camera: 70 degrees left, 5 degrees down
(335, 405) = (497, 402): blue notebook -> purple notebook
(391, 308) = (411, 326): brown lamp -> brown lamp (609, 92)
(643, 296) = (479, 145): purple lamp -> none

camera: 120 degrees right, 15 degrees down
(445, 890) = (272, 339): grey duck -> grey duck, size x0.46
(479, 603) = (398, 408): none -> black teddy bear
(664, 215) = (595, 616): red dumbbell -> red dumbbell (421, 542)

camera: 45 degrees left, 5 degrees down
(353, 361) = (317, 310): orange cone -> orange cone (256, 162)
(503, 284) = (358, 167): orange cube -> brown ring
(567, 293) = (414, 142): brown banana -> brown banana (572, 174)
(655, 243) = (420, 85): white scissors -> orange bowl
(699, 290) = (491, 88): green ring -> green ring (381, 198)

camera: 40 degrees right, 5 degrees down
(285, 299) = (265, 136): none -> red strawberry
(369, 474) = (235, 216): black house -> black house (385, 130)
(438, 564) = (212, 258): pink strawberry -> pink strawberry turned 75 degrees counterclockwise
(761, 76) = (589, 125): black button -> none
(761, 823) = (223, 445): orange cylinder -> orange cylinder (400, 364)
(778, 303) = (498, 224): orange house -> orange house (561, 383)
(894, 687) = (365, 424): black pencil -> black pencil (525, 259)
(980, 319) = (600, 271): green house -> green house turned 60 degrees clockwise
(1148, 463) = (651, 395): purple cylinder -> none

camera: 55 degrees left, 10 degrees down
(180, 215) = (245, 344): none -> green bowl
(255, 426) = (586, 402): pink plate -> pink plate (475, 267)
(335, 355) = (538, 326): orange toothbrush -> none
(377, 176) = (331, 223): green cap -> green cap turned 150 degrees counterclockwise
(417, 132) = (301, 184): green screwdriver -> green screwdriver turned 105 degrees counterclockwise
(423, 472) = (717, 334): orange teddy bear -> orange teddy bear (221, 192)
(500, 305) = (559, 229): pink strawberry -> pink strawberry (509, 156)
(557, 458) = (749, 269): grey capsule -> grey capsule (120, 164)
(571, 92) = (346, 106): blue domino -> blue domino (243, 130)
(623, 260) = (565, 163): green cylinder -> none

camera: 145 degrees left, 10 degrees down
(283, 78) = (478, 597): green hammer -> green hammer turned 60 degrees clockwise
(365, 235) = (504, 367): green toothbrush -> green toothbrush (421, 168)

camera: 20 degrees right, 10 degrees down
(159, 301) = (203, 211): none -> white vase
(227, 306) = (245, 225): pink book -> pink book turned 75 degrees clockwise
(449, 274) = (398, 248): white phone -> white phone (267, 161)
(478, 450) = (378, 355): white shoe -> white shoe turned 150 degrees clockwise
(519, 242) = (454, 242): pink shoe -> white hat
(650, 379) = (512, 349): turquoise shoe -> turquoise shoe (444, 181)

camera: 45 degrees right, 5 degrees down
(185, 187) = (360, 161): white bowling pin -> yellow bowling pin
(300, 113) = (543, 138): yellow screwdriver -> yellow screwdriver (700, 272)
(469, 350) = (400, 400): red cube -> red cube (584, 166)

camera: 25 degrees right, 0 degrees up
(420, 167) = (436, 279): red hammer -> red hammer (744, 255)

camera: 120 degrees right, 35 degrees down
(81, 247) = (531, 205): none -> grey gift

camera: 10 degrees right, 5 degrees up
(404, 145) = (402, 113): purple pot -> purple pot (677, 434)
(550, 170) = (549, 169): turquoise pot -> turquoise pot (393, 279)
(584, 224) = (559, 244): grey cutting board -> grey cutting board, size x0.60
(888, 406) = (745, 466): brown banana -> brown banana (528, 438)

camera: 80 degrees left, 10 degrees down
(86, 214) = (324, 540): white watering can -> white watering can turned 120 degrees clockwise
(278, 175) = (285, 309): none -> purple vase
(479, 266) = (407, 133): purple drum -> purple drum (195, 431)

→ Work to be completed
A verbatim transcription is needed of the lines above, starting at the line with "(391, 308) = (411, 326): brown" and ending at the line with "(283, 78) = (478, 597): green", both included, and of nothing else.

→ Expected answer
(391, 308) = (411, 326): brown lamp -> brown lamp (609, 92)
(643, 296) = (479, 145): purple lamp -> none

camera: 120 degrees right, 15 degrees down
(445, 890) = (272, 339): grey duck -> grey duck, size x0.46
(479, 603) = (398, 408): none -> black teddy bear
(664, 215) = (595, 616): red dumbbell -> red dumbbell (421, 542)

camera: 45 degrees left, 5 degrees down
(353, 361) = (317, 310): orange cone -> orange cone (256, 162)
(503, 284) = (358, 167): orange cube -> brown ring
(567, 293) = (414, 142): brown banana -> brown banana (572, 174)
(655, 243) = (420, 85): white scissors -> orange bowl
(699, 290) = (491, 88): green ring -> green ring (381, 198)

camera: 40 degrees right, 5 degrees down
(285, 299) = (265, 136): none -> red strawberry
(369, 474) = (235, 216): black house -> black house (385, 130)
(438, 564) = (212, 258): pink strawberry -> pink strawberry turned 75 degrees counterclockwise
(761, 76) = (589, 125): black button -> none
(761, 823) = (223, 445): orange cylinder -> orange cylinder (400, 364)
(778, 303) = (498, 224): orange house -> orange house (561, 383)
(894, 687) = (365, 424): black pencil -> black pencil (525, 259)
(980, 319) = (600, 271): green house -> green house turned 60 degrees clockwise
(1148, 463) = (651, 395): purple cylinder -> none

camera: 55 degrees left, 10 degrees down
(180, 215) = (245, 344): none -> green bowl
(255, 426) = (586, 402): pink plate -> pink plate (475, 267)
(335, 355) = (538, 326): orange toothbrush -> none
(377, 176) = (331, 223): green cap -> green cap turned 150 degrees counterclockwise
(417, 132) = (301, 184): green screwdriver -> green screwdriver turned 105 degrees counterclockwise
(423, 472) = (717, 334): orange teddy bear -> orange teddy bear (221, 192)
(500, 305) = (559, 229): pink strawberry -> pink strawberry (509, 156)
(557, 458) = (749, 269): grey capsule -> grey capsule (120, 164)
(571, 92) = (346, 106): blue domino -> blue domino (243, 130)
(623, 260) = (565, 163): green cylinder -> none

camera: 145 degrees left, 10 degrees down
(283, 78) = (478, 597): green hammer -> green hammer turned 60 degrees clockwise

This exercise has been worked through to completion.